WHAT NEEDS TO BE DONE
Count the lines below that contain the word "ECHO" and give only that number.
* * * * * * * * *
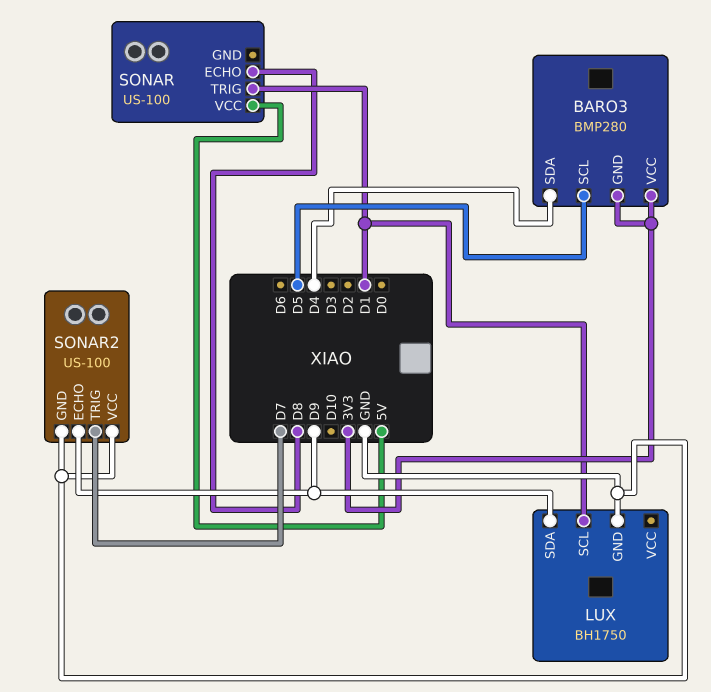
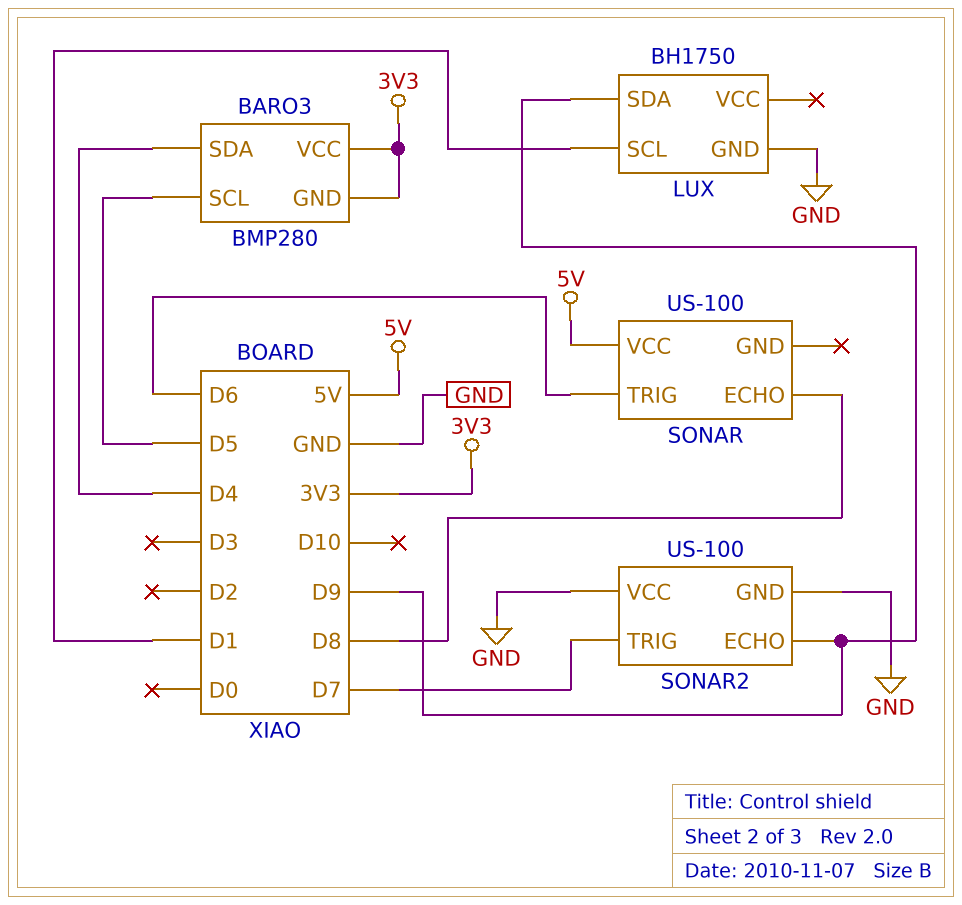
SONAR pin TRIG: D1 -> D6

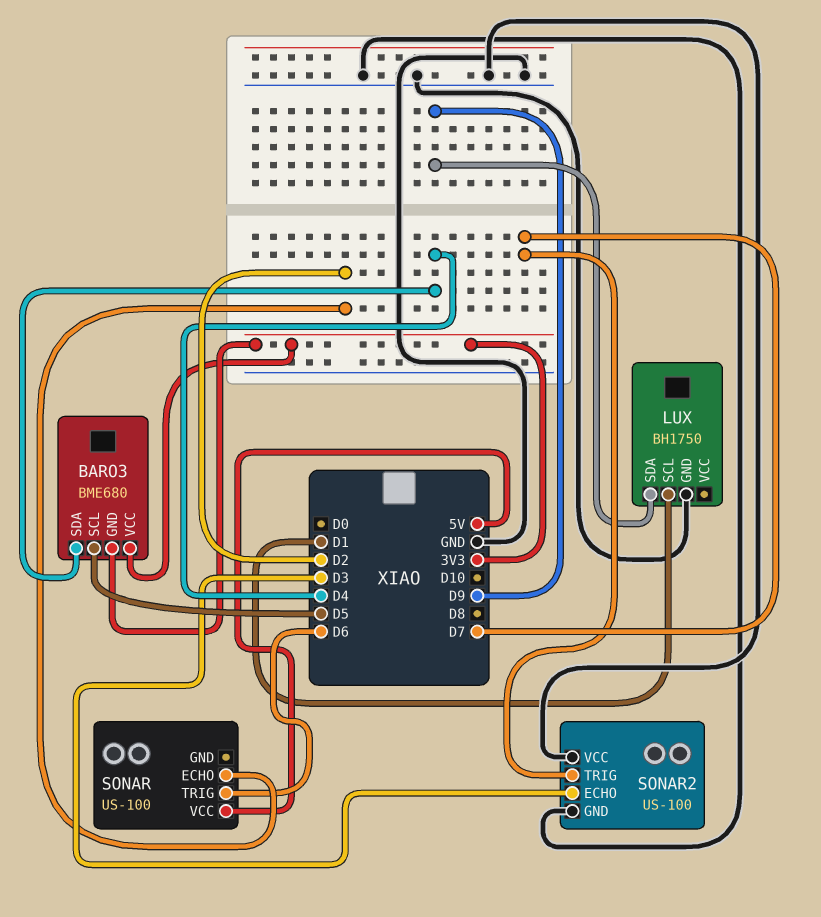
BARO3: BMP280 -> BME680
SONAR pin ECHO: D8 -> D2
SONAR2 pin ECHO: D9 -> D3

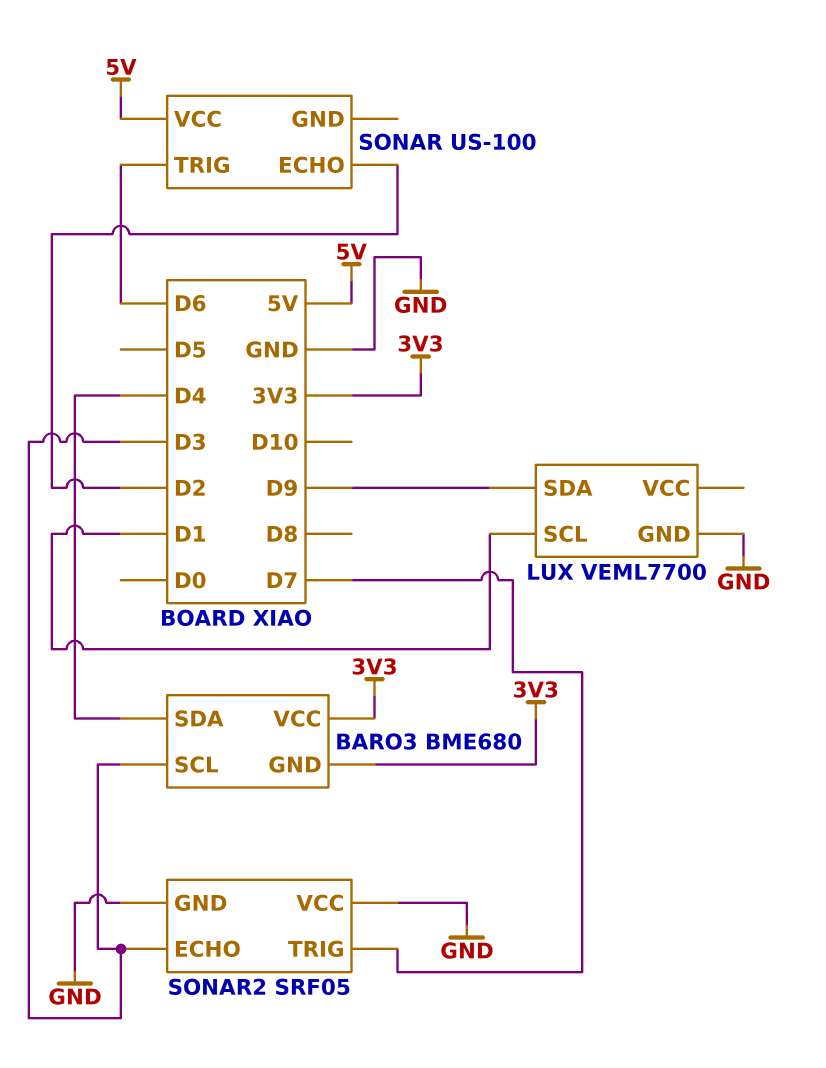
BARO3 pin SCL: D5 -> D3
LUX: BH1750 -> VEML7700
SONAR2: US-100 -> SRF05

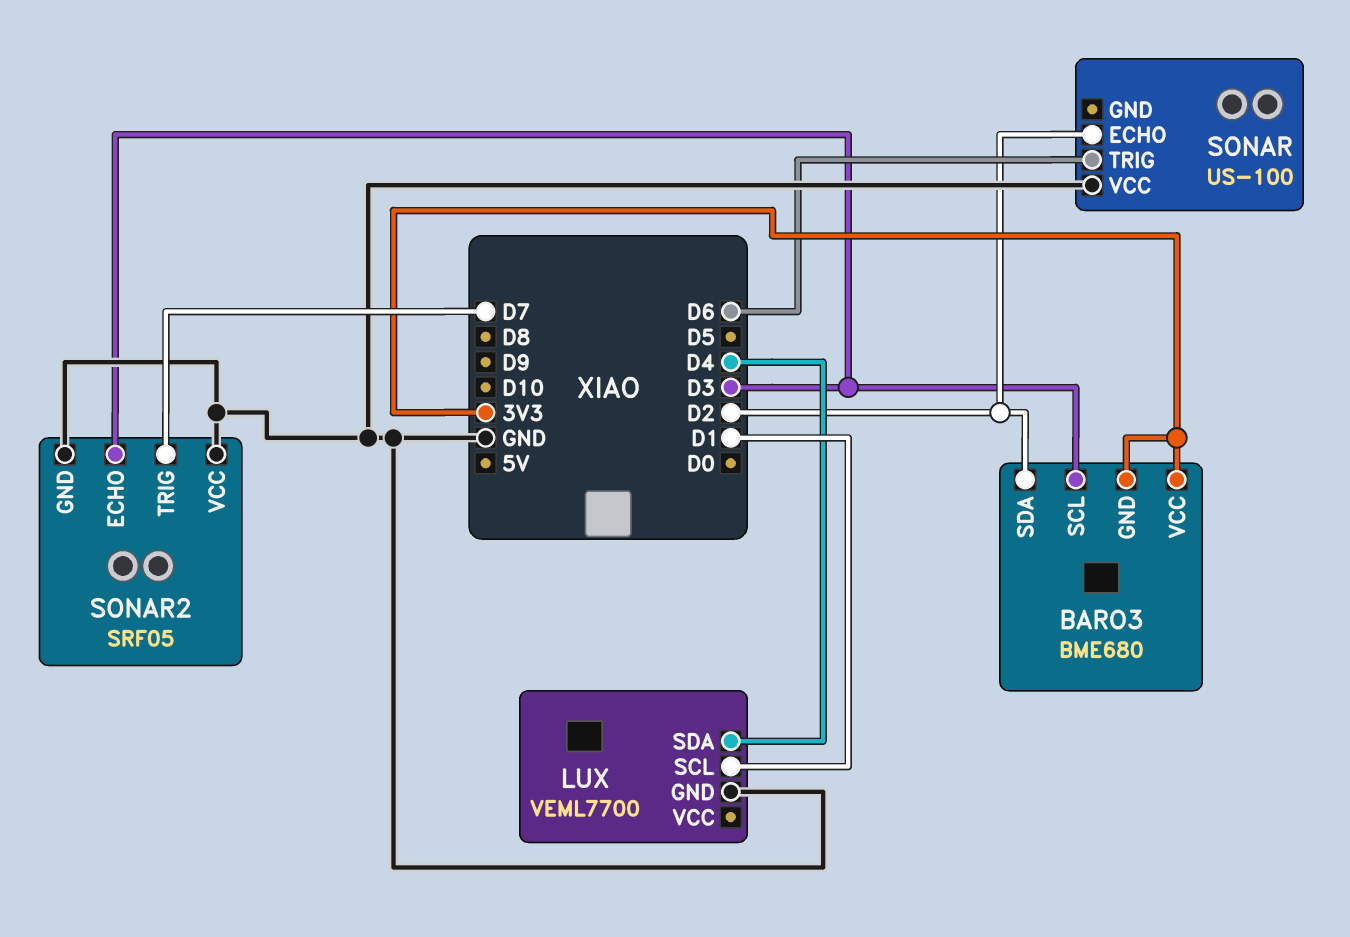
BARO3 pin SDA: D4 -> D2
LUX pin SDA: D9 -> D4
SONAR pin VCC: 5V -> GND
* * * * * * * * *
RESULT FOR THIS EXERCISE
2